### Problem to solve:
In the entries below, find each line bearing the string "amarillo" and copy it.

### Given data:

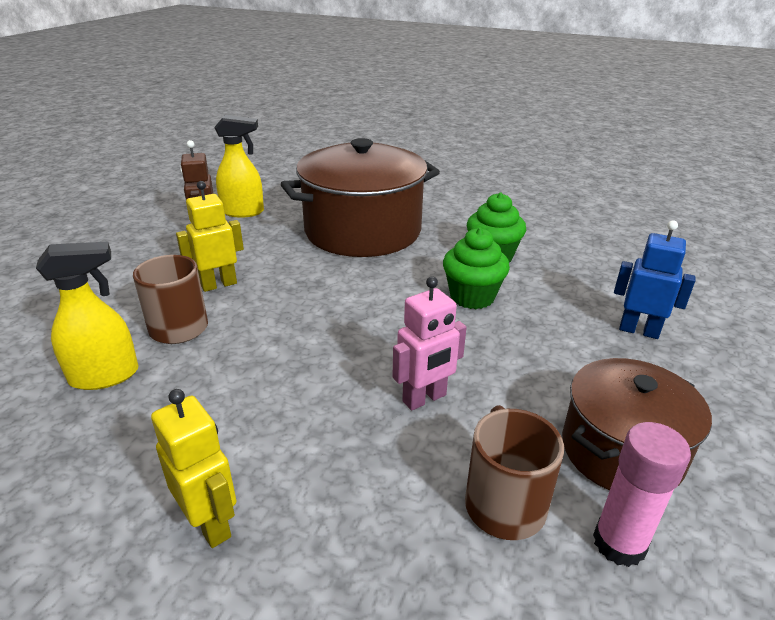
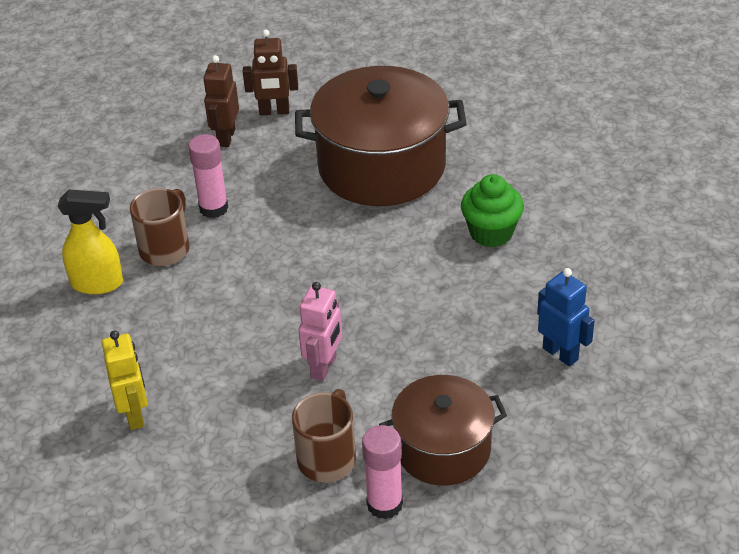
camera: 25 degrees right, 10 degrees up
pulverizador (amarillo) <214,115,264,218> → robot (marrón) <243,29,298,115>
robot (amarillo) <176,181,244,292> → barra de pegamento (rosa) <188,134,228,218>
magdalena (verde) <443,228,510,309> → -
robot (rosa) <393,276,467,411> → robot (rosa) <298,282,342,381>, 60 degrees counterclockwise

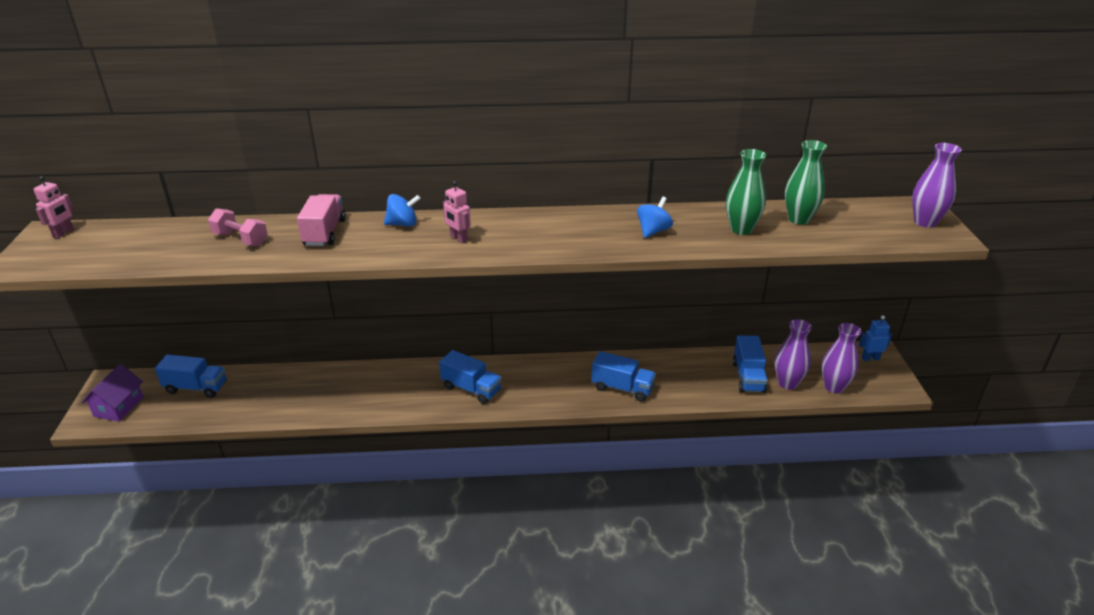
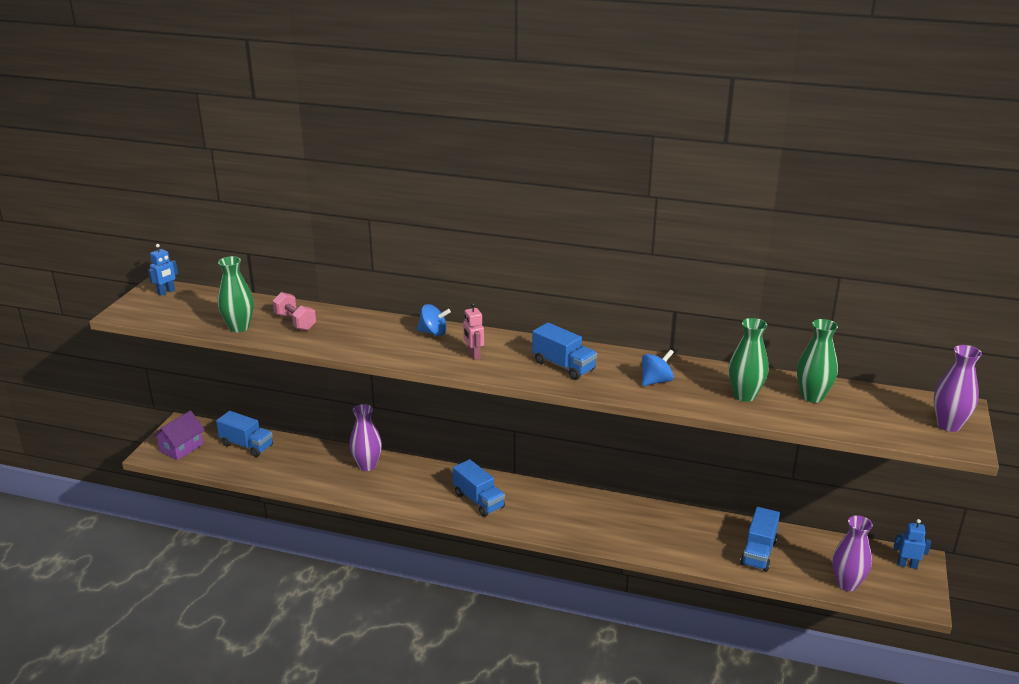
camera: 20 degrees right, 5 degrees down
robot (rosa) <33,176,74,239> → robot (azul) <148,244,178,296>
camión (rosa) <297,194,346,246> → -
florero (morado) <775,319,812,390> → florero (morado) <350,404,382,471>, move
camión (azul) <591,351,656,401> → camión (azul) <532,322,597,380>, move
- → florero (verde) <218,256,254,332>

### Exercise output:
pulverizador (amarillo) <214,115,264,218> → robot (marrón) <243,29,298,115>
robot (amarillo) <176,181,244,292> → barra de pegamento (rosa) <188,134,228,218>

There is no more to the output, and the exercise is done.